## What the exercise asks:
Only the lines below from the one containing "turquoise toothbrush [841,596,902,752]" to the one containing "none -> turquoise cupcake [49,207,87,247]" should be repeated, both included and unchanged.

## The data:
===============
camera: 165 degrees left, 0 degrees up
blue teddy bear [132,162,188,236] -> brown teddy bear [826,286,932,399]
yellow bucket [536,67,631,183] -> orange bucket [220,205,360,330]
===============
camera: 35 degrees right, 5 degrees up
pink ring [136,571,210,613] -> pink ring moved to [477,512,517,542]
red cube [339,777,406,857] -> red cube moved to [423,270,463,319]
===============
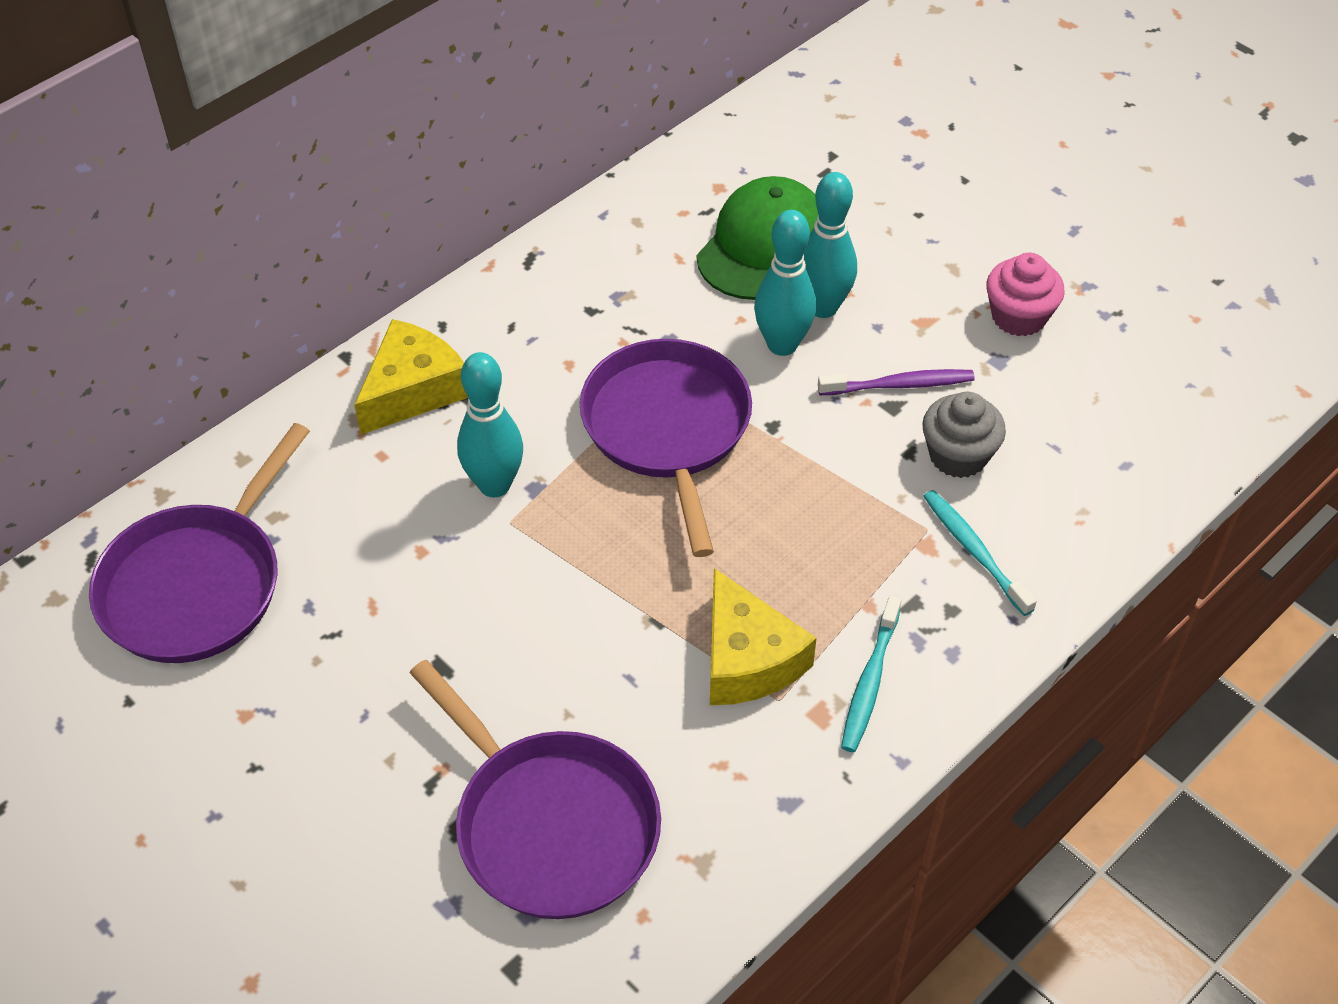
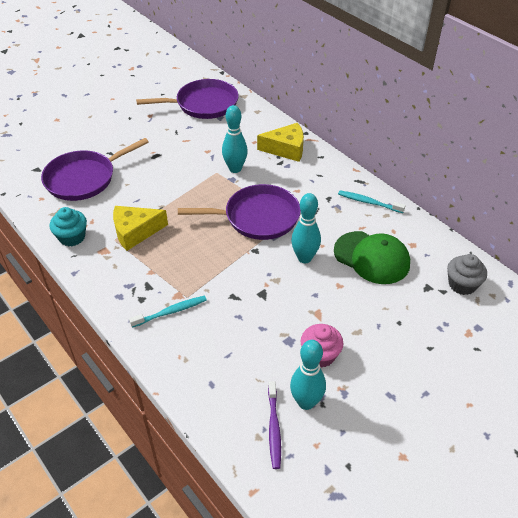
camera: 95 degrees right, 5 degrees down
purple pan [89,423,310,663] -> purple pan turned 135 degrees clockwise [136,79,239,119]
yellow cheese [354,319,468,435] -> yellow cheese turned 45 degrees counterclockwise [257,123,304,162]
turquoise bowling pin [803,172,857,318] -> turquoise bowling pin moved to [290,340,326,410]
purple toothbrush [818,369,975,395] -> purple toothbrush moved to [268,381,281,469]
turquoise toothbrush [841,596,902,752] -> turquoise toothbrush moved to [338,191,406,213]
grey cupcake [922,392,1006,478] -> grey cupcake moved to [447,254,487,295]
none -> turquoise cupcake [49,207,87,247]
===============
## Output for this task:
turquoise toothbrush [841,596,902,752] -> turquoise toothbrush moved to [338,191,406,213]
grey cupcake [922,392,1006,478] -> grey cupcake moved to [447,254,487,295]
none -> turquoise cupcake [49,207,87,247]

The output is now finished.